━━━━━ INFORMATION SHOWN ━━━━━

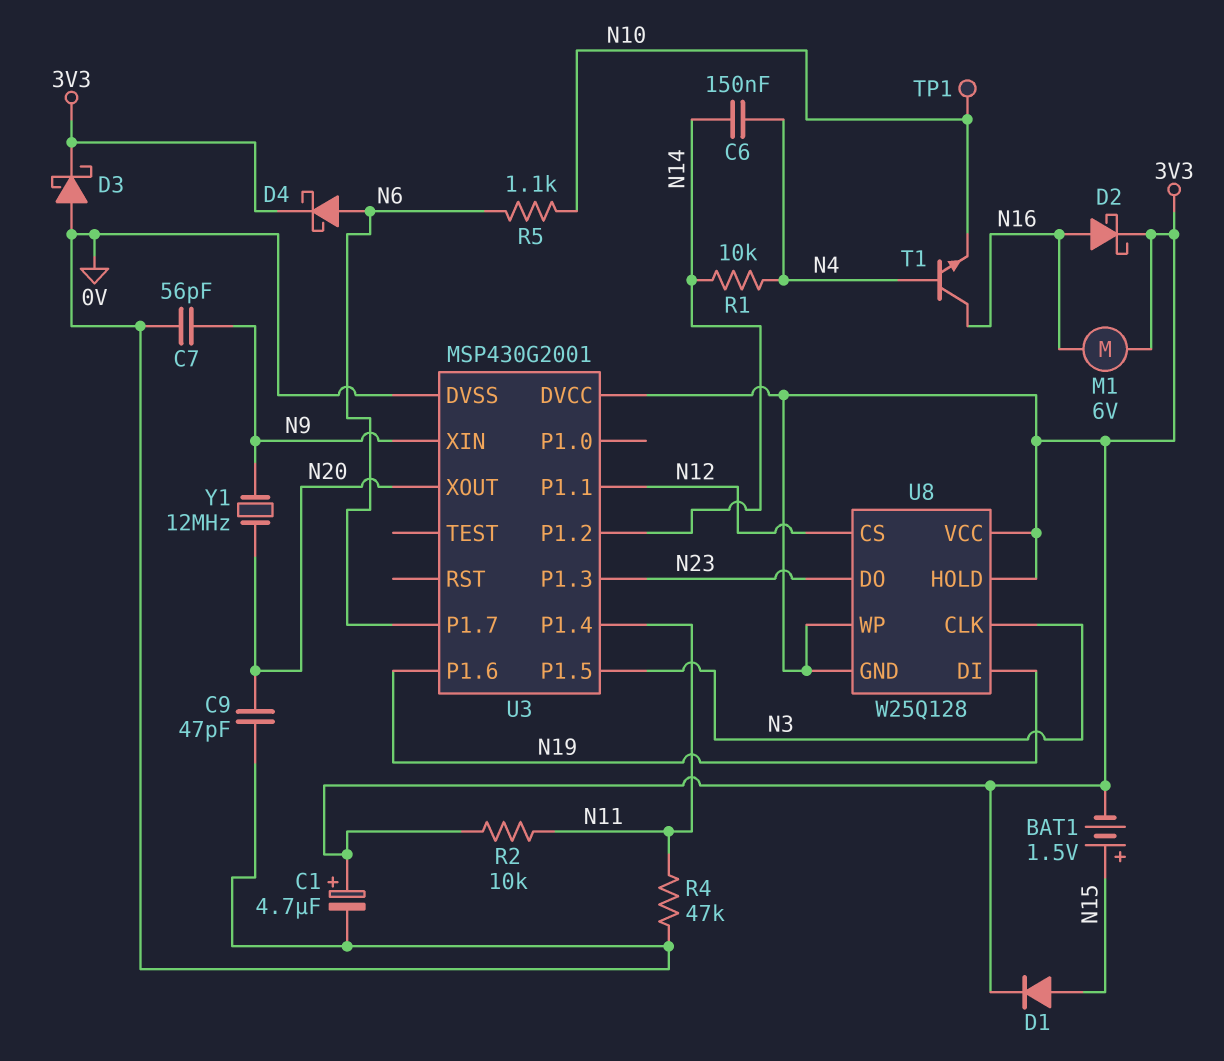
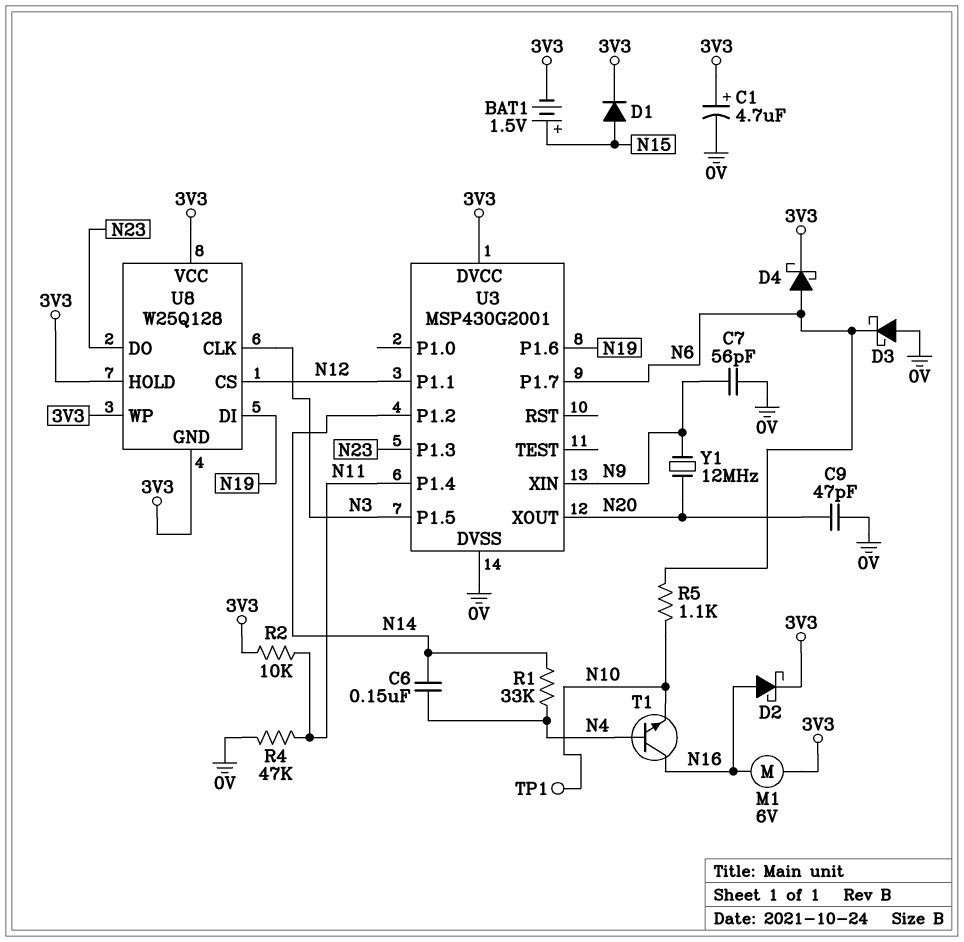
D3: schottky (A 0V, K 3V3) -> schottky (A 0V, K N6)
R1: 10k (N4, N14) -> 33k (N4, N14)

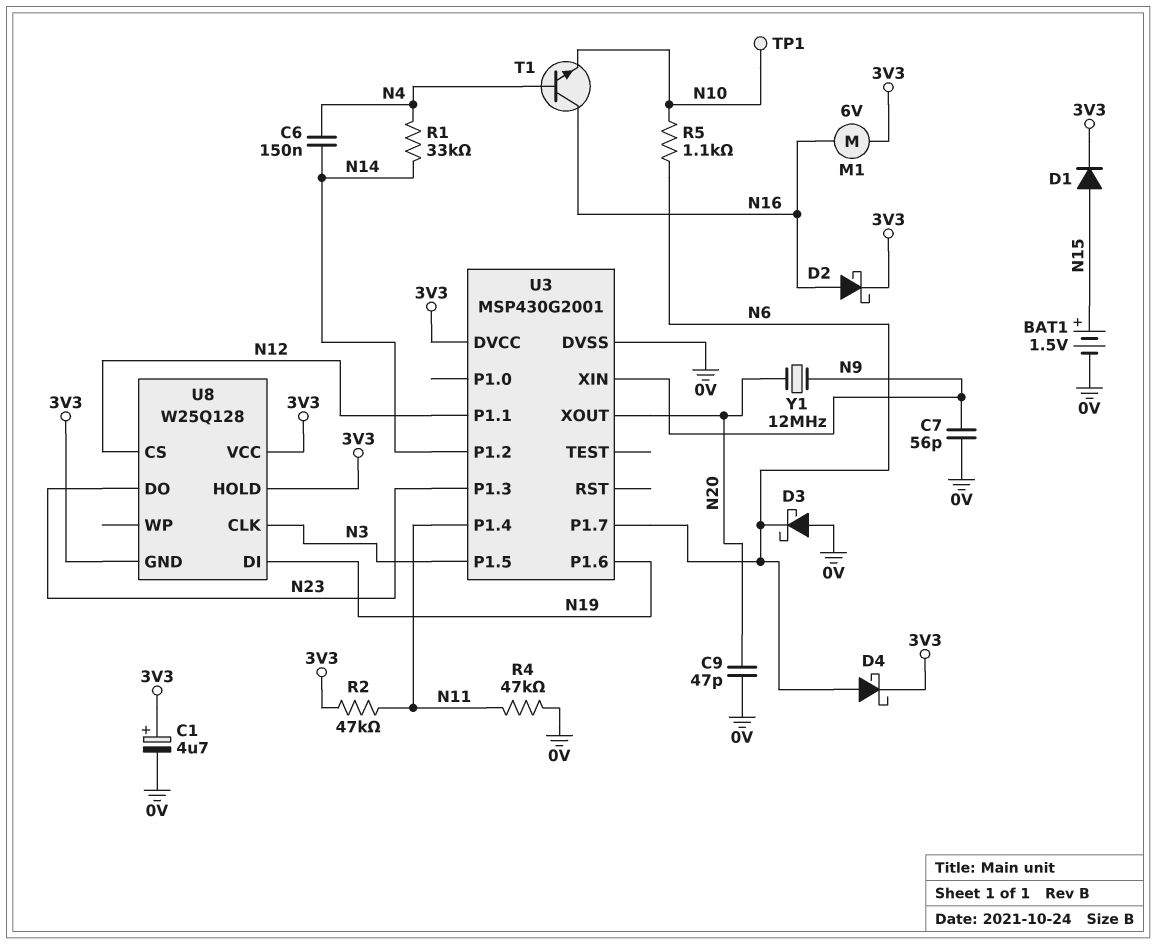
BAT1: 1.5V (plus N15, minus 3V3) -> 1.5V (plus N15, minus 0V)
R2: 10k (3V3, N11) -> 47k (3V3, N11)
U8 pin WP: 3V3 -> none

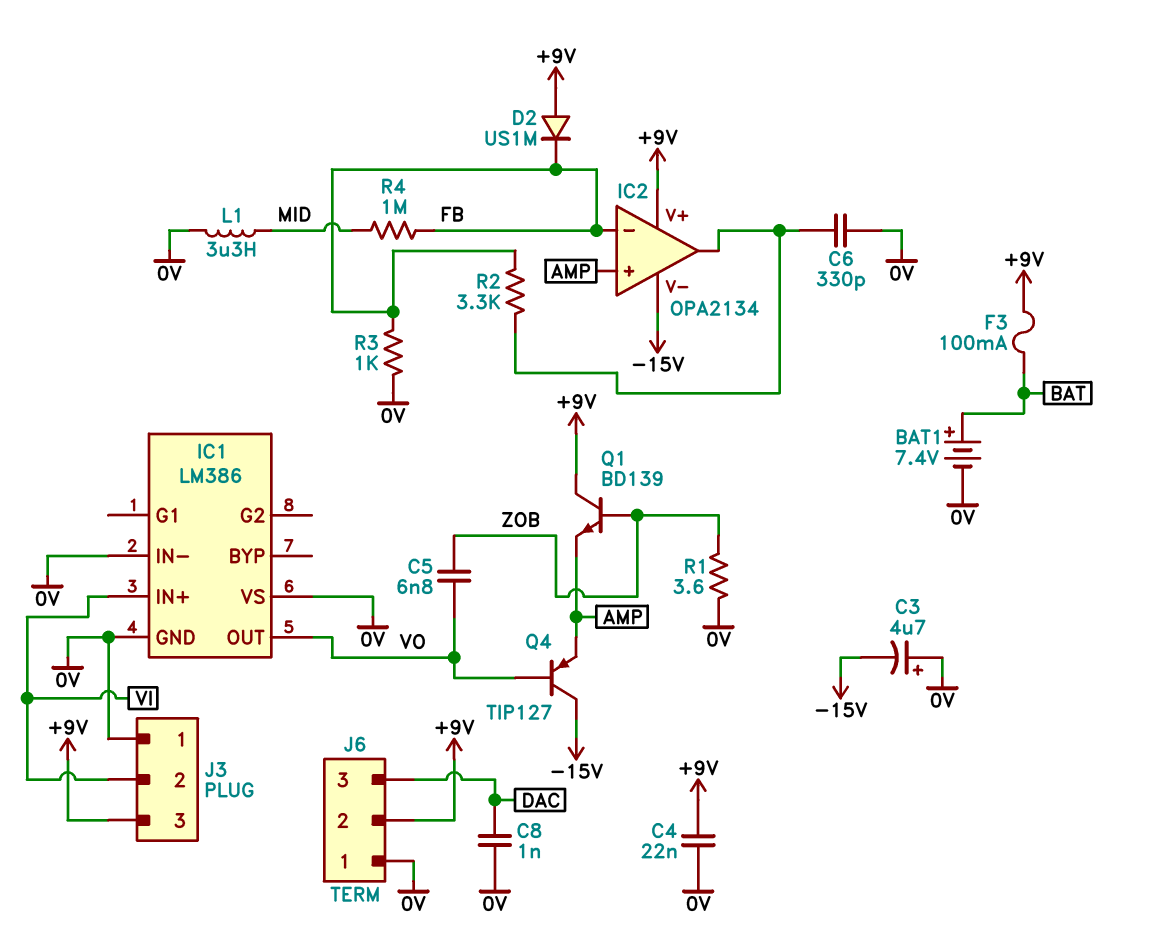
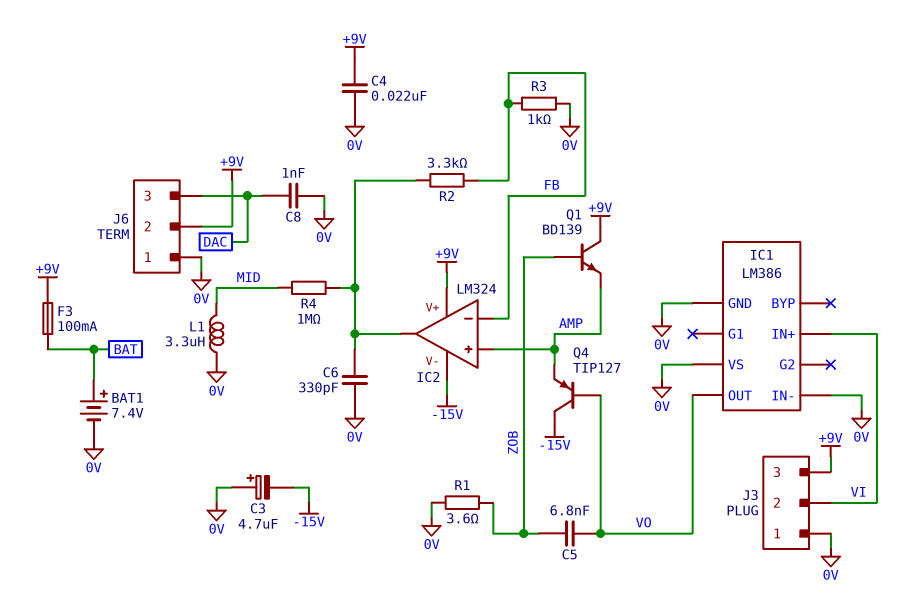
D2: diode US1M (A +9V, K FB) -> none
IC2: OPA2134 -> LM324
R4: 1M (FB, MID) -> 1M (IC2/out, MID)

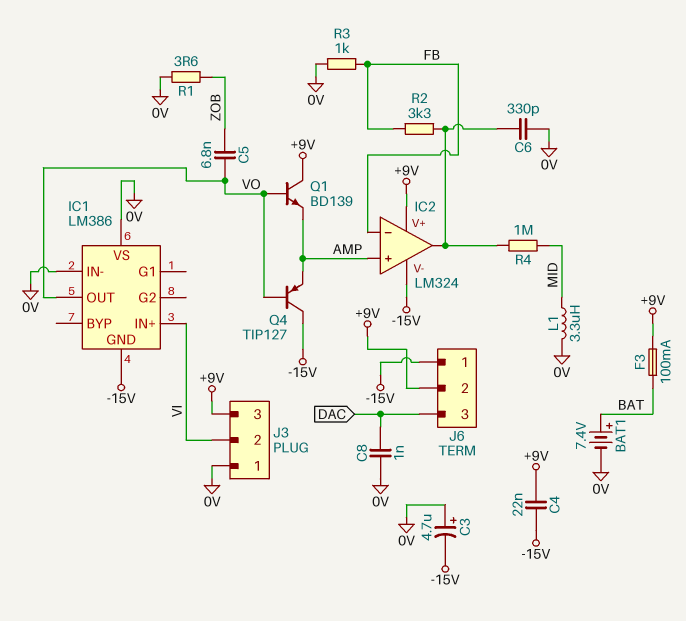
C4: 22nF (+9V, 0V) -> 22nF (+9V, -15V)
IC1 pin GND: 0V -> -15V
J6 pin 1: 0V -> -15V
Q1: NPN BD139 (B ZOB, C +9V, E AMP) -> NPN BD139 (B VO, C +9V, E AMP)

━━━━━

An answer containing only the lines from the one holding "R2: 10k (3V3, N11) -> 47k (3V3, N11)" through the close of the entries above, reproduced exactly and stripped of pictures, is expected.

R2: 10k (3V3, N11) -> 47k (3V3, N11)
U8 pin WP: 3V3 -> none

D2: diode US1M (A +9V, K FB) -> none
IC2: OPA2134 -> LM324
R4: 1M (FB, MID) -> 1M (IC2/out, MID)

C4: 22nF (+9V, 0V) -> 22nF (+9V, -15V)
IC1 pin GND: 0V -> -15V
J6 pin 1: 0V -> -15V
Q1: NPN BD139 (B ZOB, C +9V, E AMP) -> NPN BD139 (B VO, C +9V, E AMP)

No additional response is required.